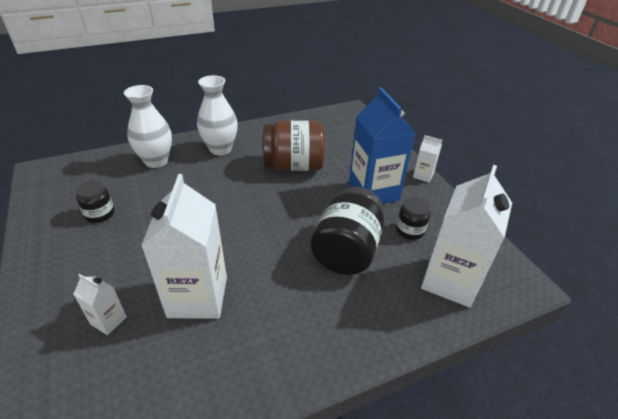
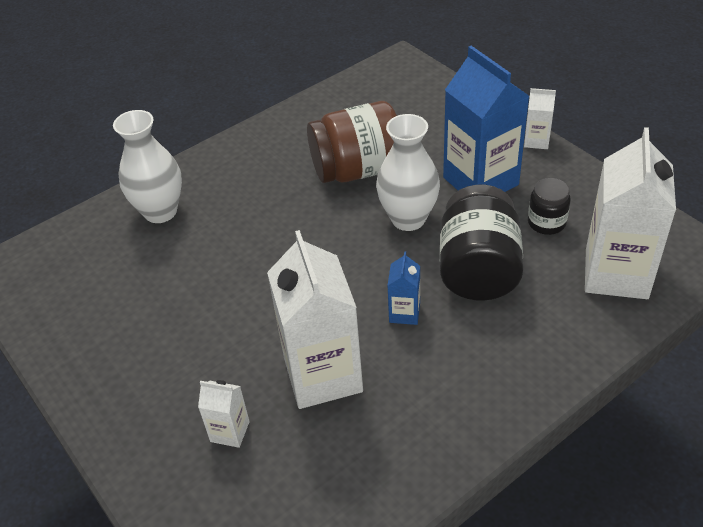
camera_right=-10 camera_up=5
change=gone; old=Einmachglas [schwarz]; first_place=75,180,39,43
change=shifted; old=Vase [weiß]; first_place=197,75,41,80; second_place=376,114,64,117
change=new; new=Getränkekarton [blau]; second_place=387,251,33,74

########################################

WORK TO BE COMPLETED:
Would you output the lines from the one that contains "change=shifted; old=Vase [weiß];" to the end of the data, both ends included, exactly as they appear?

EXERCISE RESULT:
change=shifted; old=Vase [weiß]; first_place=197,75,41,80; second_place=376,114,64,117
change=new; new=Getränkekarton [blau]; second_place=387,251,33,74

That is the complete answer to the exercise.